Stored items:
****
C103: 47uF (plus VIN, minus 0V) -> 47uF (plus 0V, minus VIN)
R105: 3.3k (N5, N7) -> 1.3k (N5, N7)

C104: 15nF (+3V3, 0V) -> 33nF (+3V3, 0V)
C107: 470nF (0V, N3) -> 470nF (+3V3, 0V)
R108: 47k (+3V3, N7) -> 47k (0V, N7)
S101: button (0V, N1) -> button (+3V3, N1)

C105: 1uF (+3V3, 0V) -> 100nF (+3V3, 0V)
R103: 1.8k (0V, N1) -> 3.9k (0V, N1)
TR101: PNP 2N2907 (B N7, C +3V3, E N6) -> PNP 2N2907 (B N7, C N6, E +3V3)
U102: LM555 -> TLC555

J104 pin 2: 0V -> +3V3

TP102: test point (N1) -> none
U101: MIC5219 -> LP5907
****
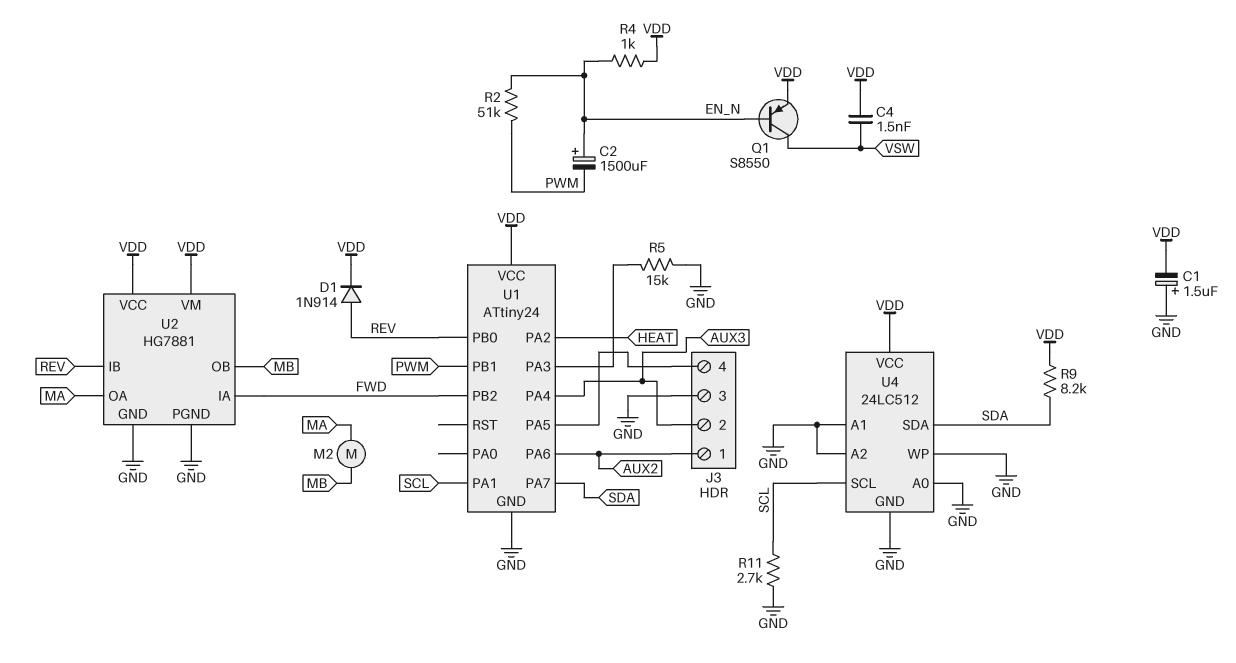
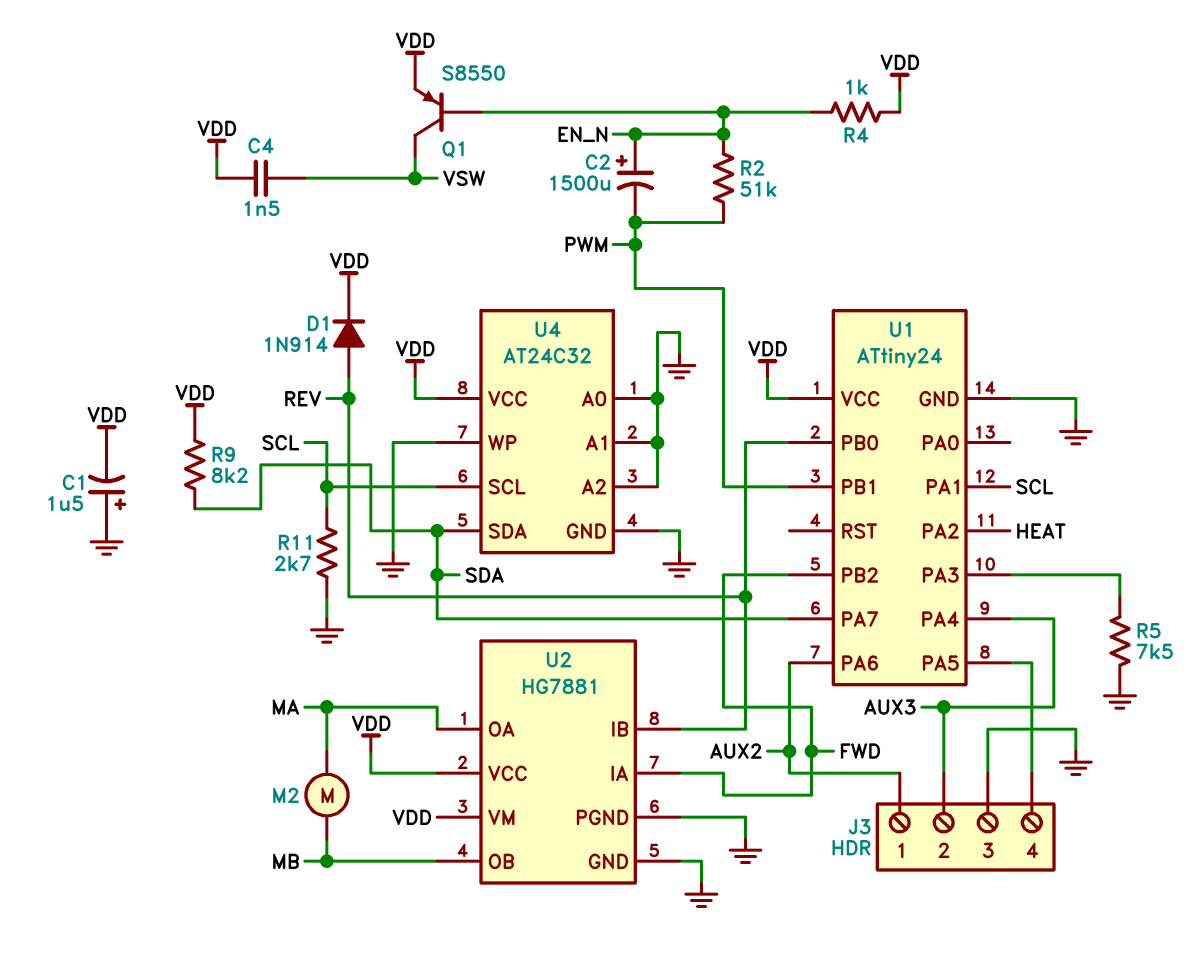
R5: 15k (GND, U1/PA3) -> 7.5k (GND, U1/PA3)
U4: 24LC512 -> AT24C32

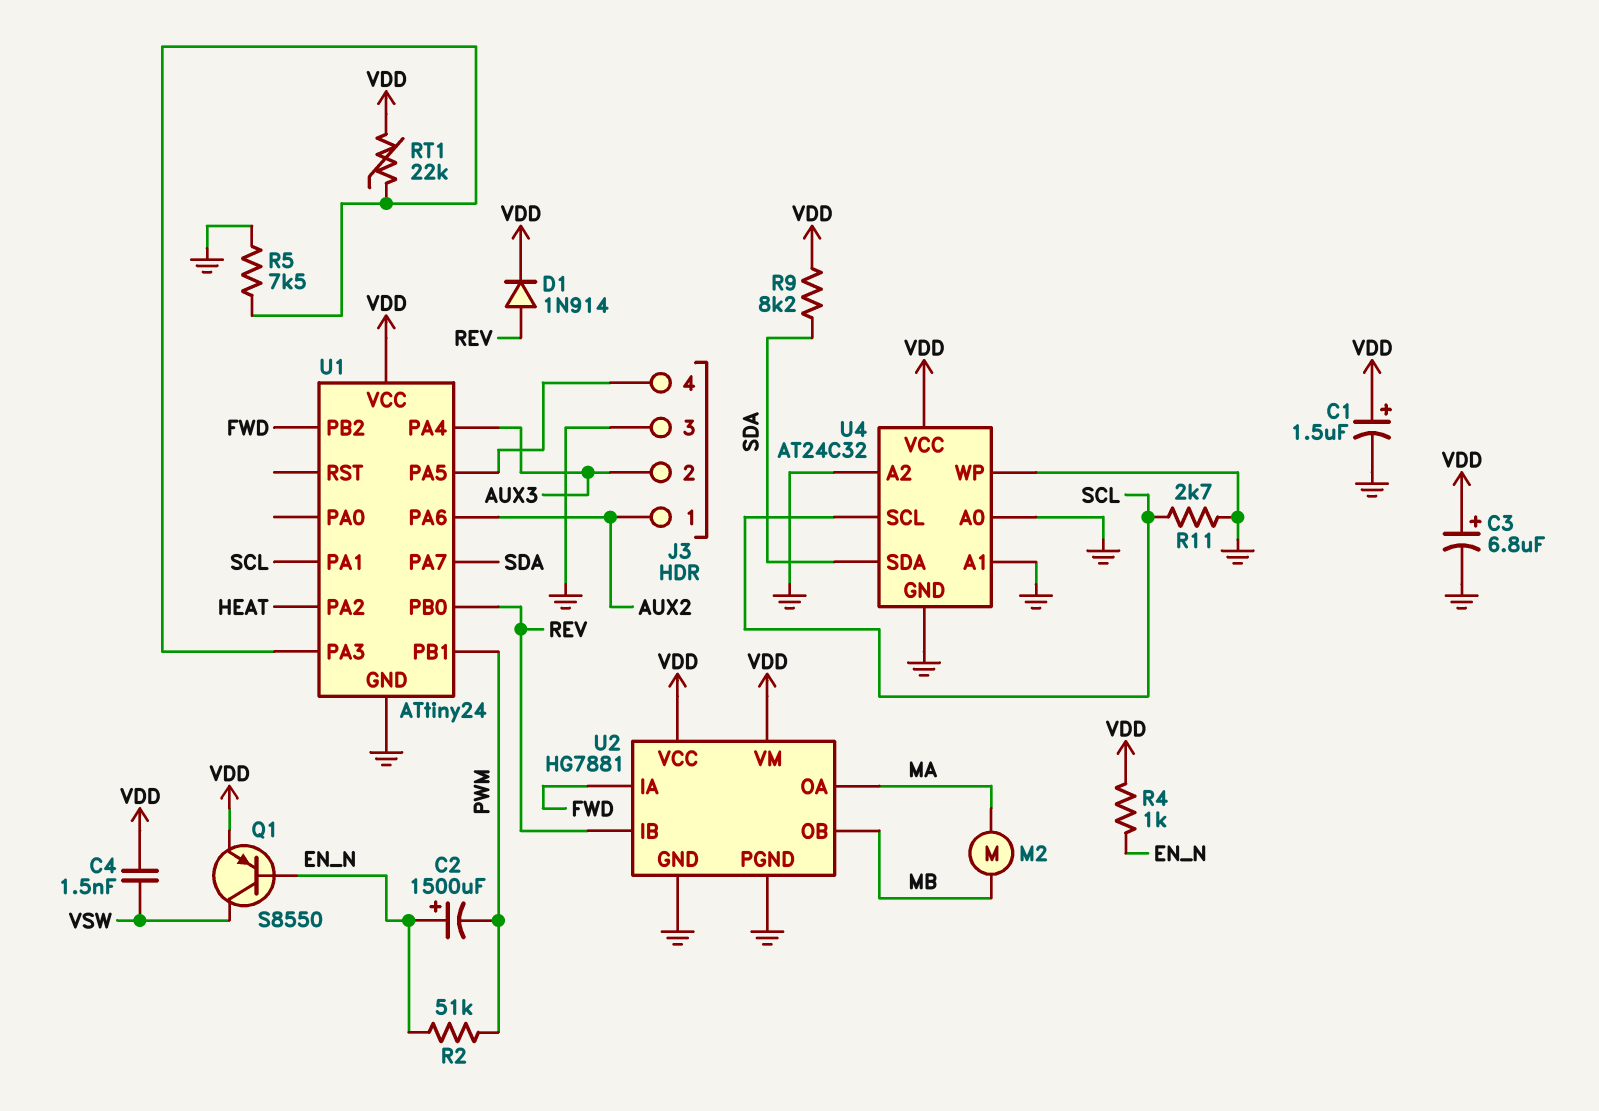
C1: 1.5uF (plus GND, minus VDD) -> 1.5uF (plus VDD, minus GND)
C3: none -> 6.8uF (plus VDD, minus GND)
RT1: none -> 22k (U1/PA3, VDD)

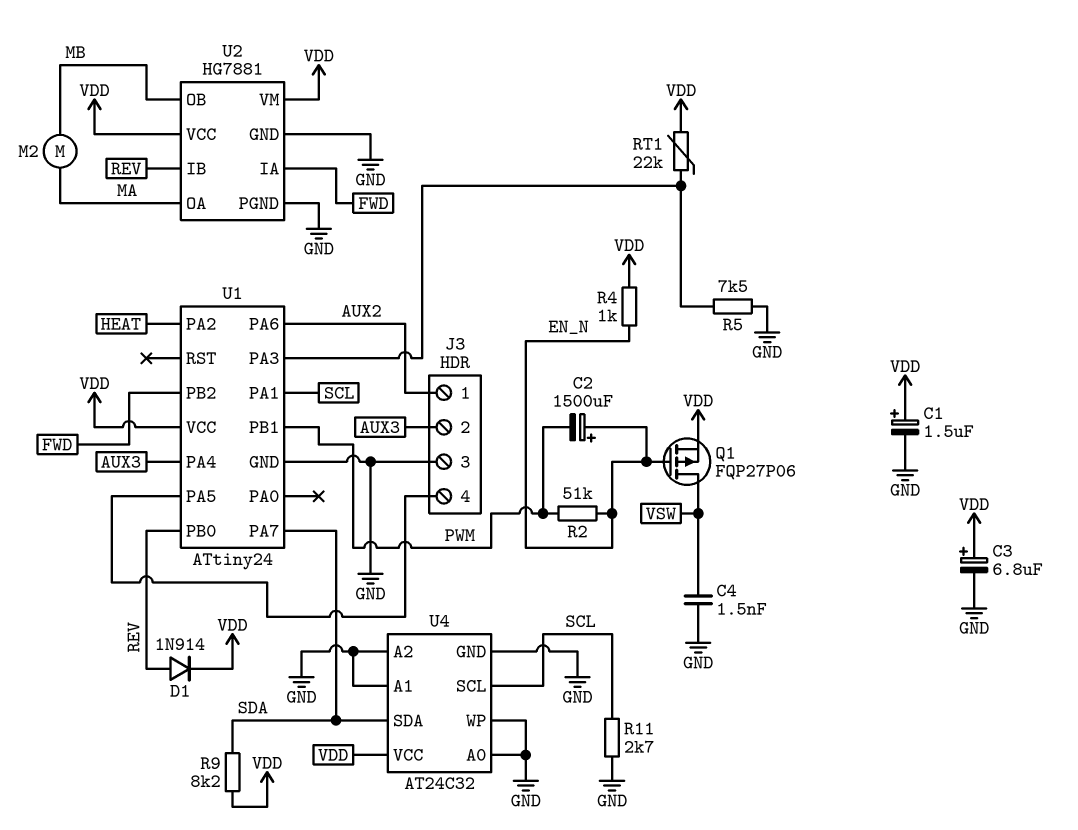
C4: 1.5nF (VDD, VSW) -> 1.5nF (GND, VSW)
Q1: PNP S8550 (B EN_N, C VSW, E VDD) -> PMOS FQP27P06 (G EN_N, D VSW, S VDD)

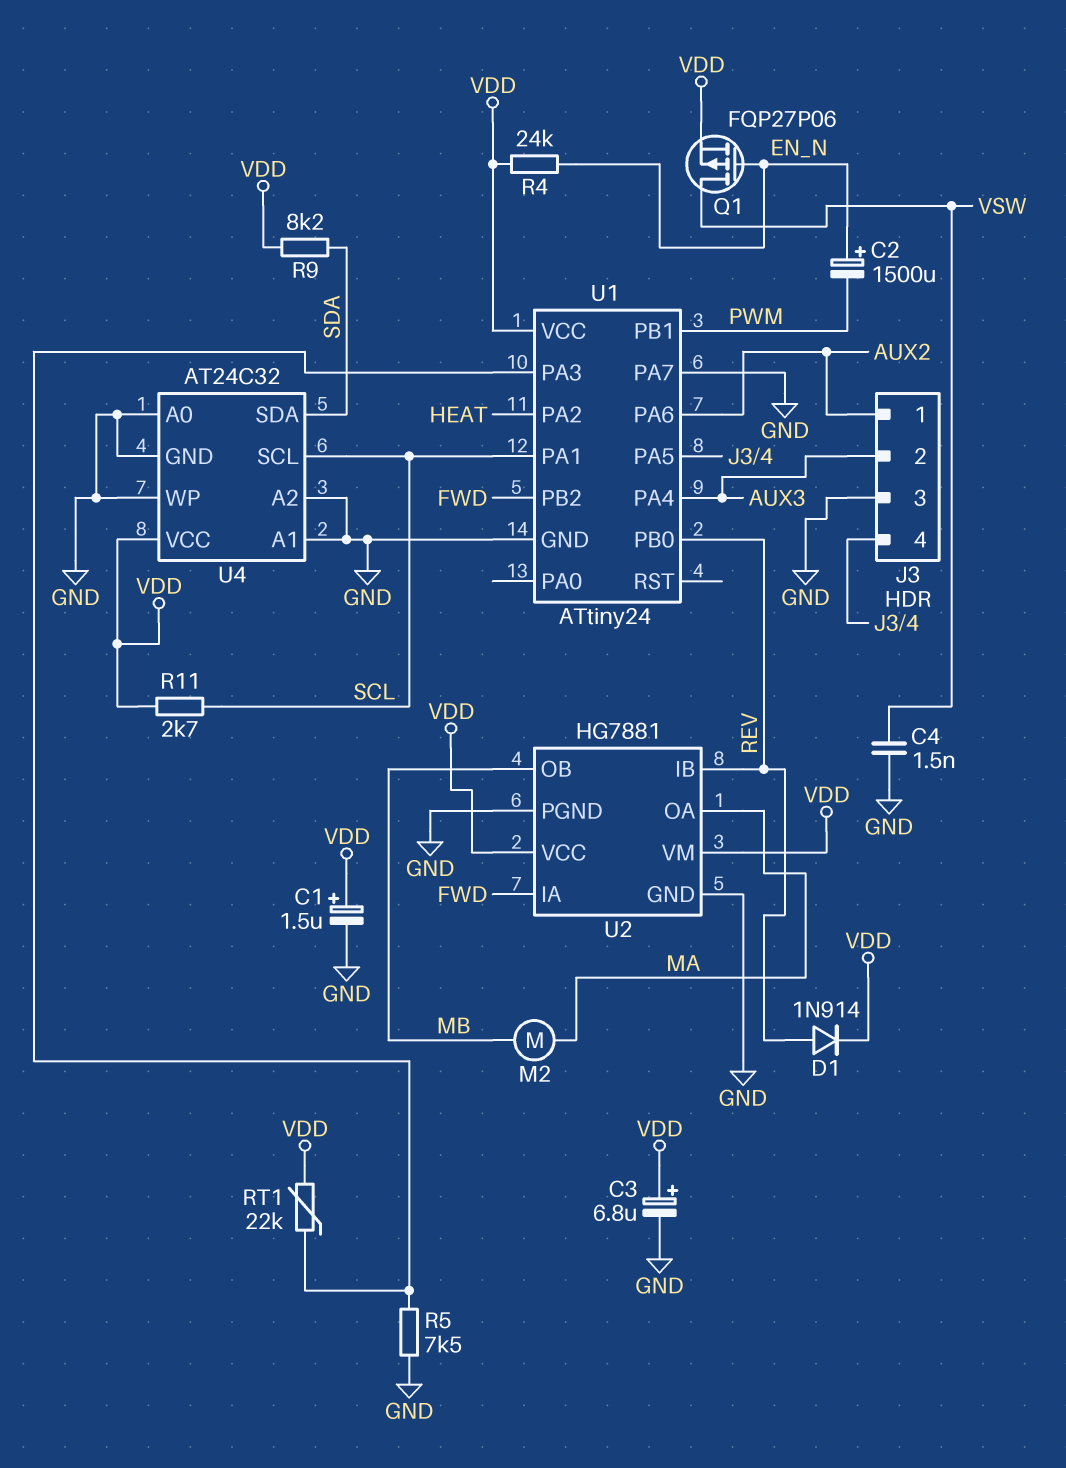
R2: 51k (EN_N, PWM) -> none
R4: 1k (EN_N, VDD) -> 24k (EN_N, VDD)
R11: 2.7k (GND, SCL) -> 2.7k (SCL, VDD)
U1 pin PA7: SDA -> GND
****
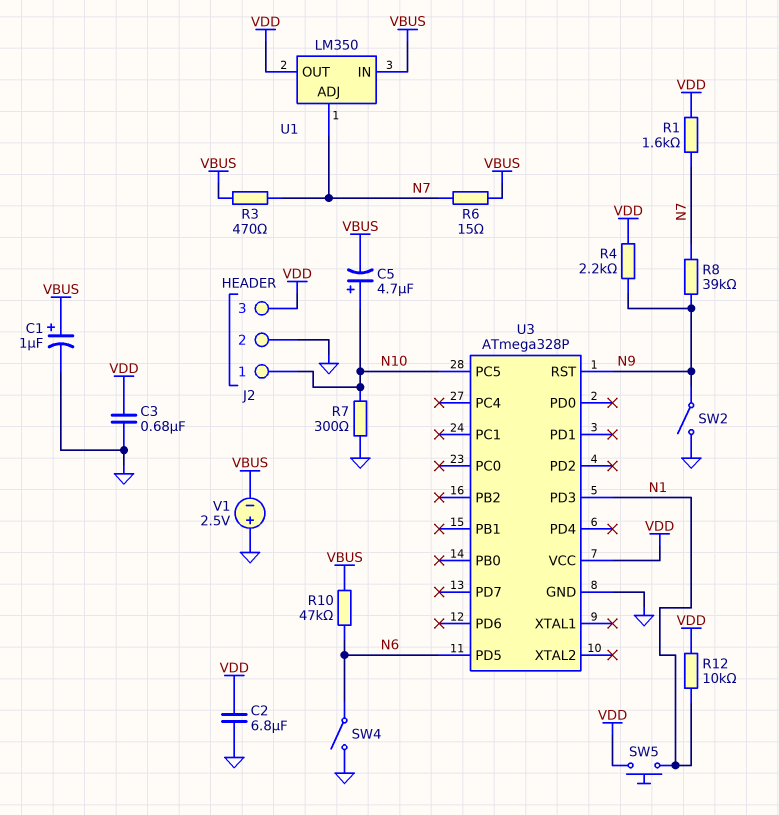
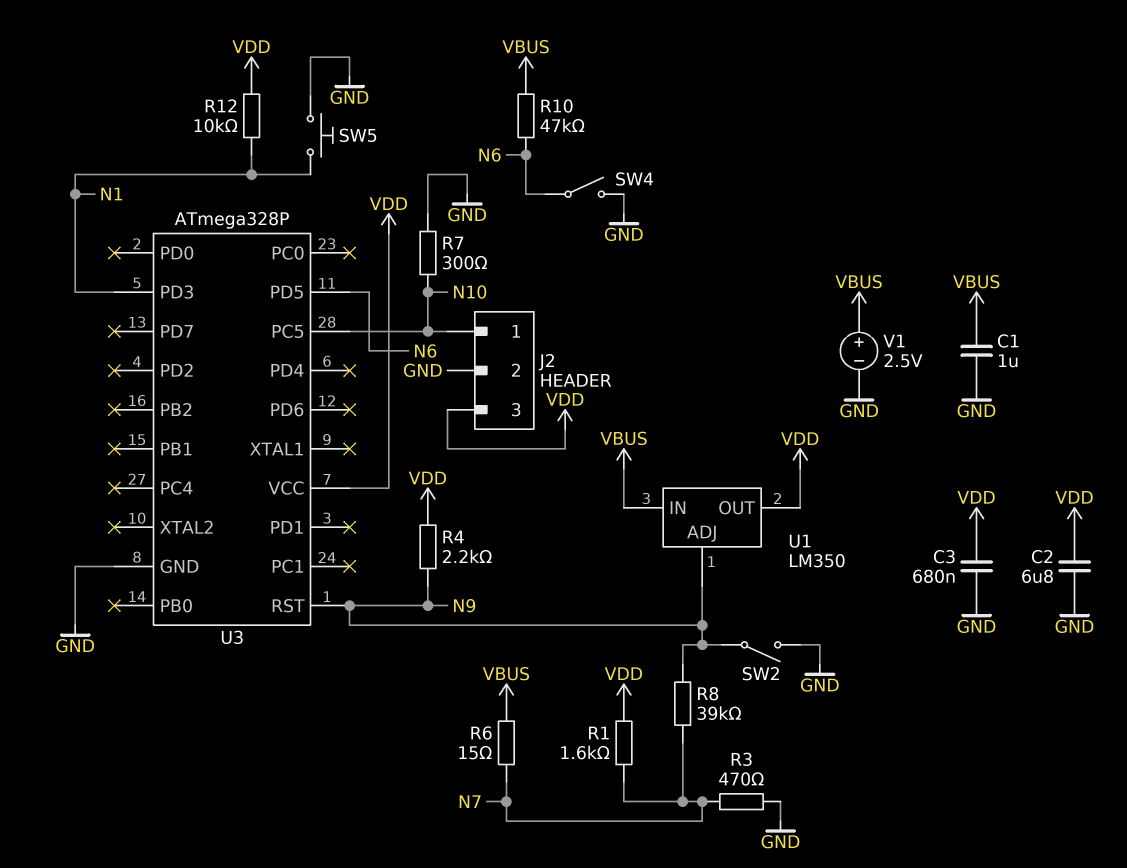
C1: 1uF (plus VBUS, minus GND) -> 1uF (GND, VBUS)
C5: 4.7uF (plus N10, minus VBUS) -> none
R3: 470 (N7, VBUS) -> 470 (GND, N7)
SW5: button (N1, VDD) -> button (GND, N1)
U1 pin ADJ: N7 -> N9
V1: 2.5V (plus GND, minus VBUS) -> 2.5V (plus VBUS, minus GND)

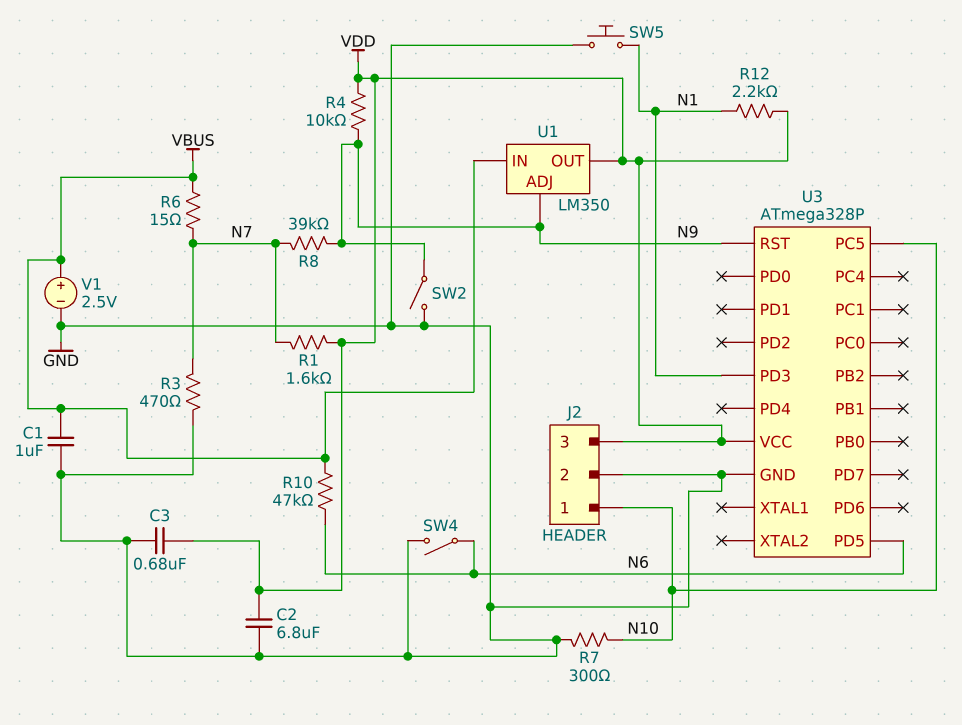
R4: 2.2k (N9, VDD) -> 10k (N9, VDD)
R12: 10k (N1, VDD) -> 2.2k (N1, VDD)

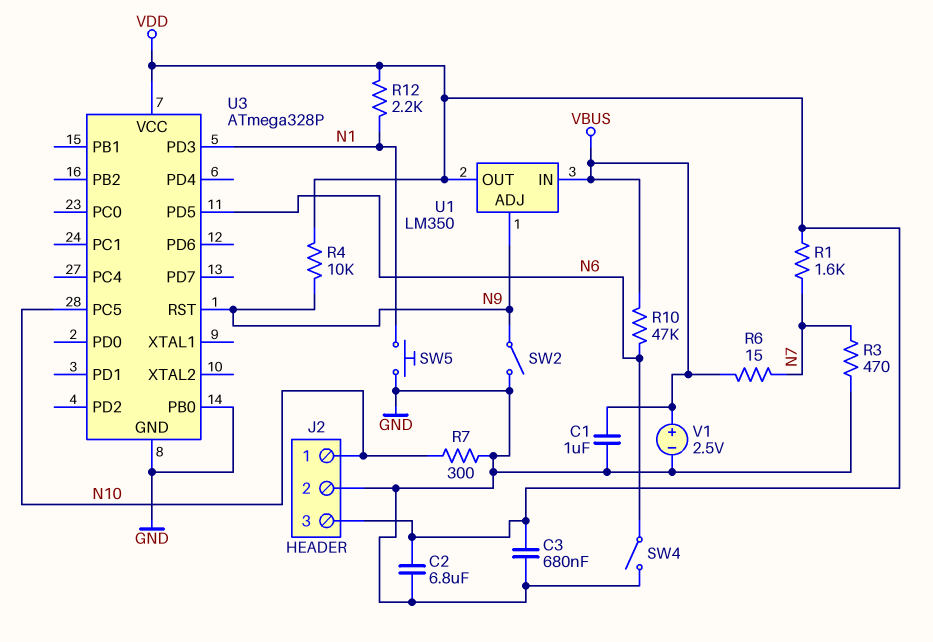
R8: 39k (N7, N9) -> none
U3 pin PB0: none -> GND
****
Work required.
Among the entries, find each line that includes the string "plus" and copy it.

Response.
C103: 47uF (plus VIN, minus 0V) -> 47uF (plus 0V, minus VIN)
C1: 1.5uF (plus GND, minus VDD) -> 1.5uF (plus VDD, minus GND)
C3: none -> 6.8uF (plus VDD, minus GND)
C1: 1uF (plus VBUS, minus GND) -> 1uF (GND, VBUS)
C5: 4.7uF (plus N10, minus VBUS) -> none
V1: 2.5V (plus GND, minus VBUS) -> 2.5V (plus VBUS, minus GND)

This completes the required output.